What you have to do :: As the output, give exactly the lines that run from the one with "purple cactus: 5 -> 2" through the end of the records below, and omit pictures.
*** Opening of Data in this exercise ***
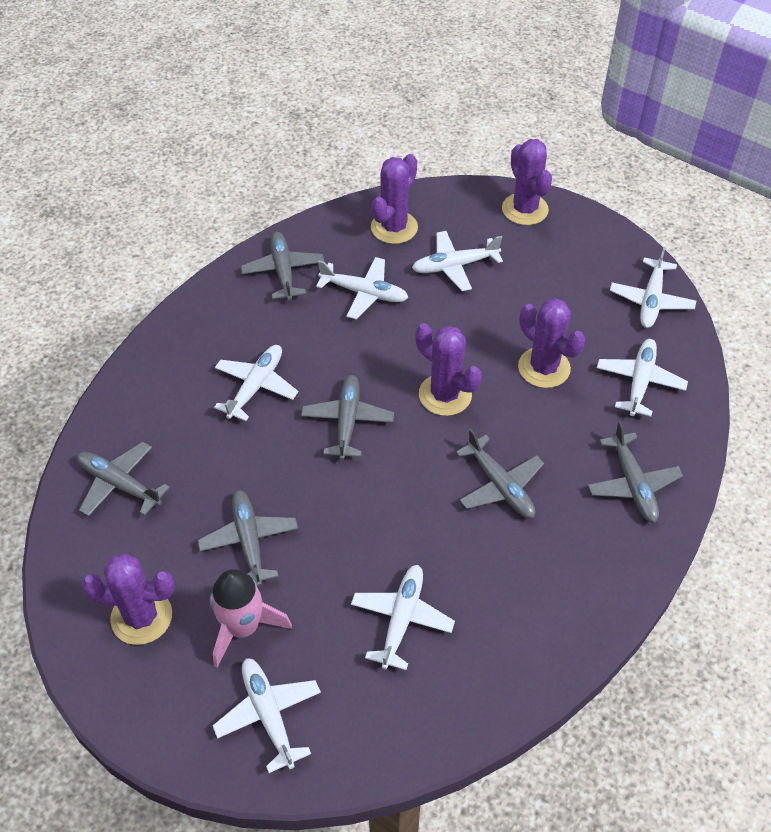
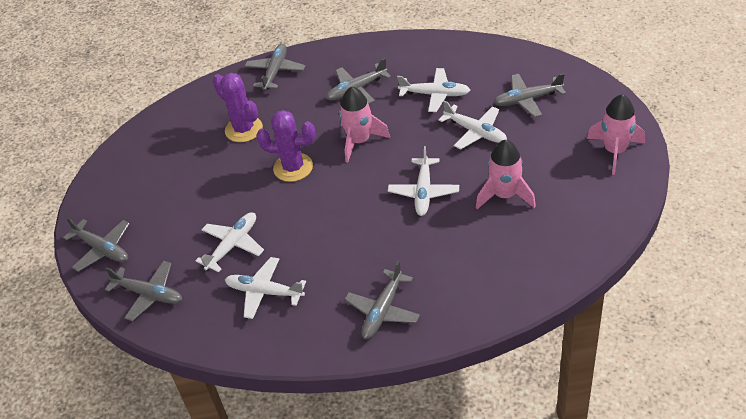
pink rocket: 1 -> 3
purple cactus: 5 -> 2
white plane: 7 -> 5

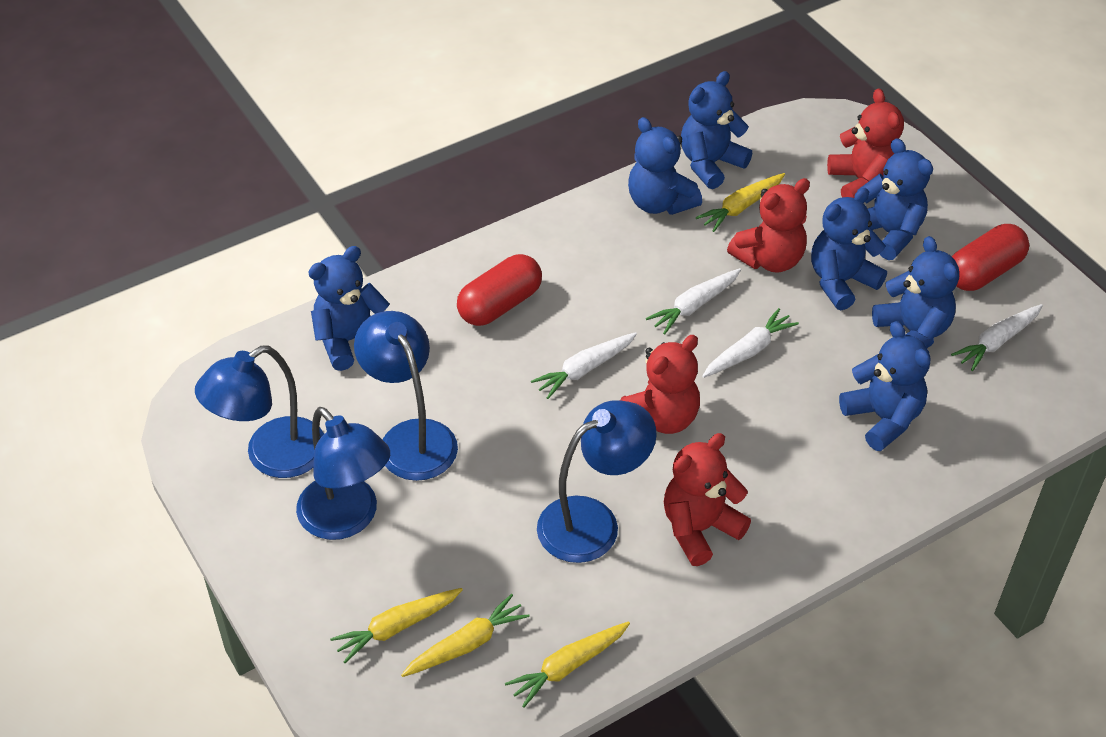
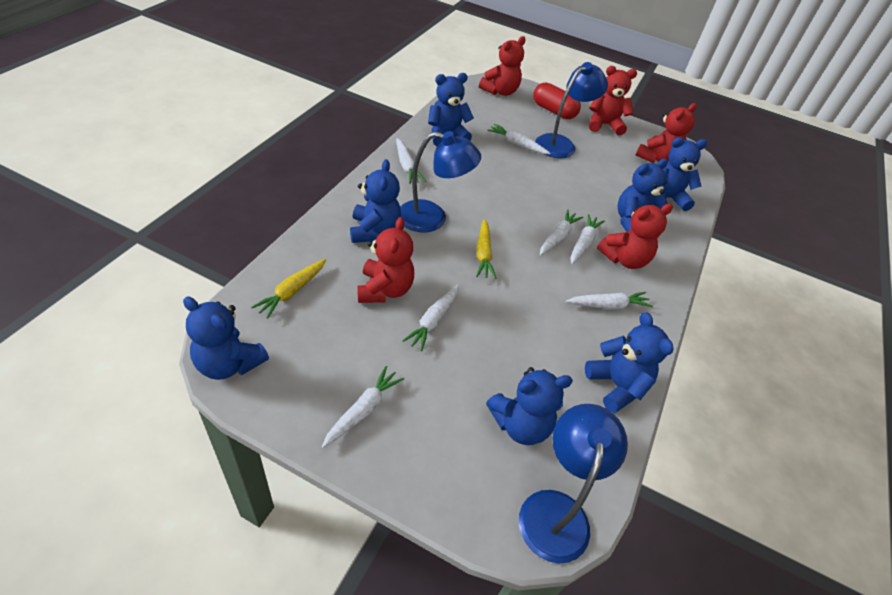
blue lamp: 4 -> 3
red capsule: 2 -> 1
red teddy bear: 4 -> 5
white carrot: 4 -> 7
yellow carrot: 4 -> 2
*** Close of Data in this exercise ***
Exercise result ::
purple cactus: 5 -> 2
white plane: 7 -> 5

blue lamp: 4 -> 3
red capsule: 2 -> 1
red teddy bear: 4 -> 5
white carrot: 4 -> 7
yellow carrot: 4 -> 2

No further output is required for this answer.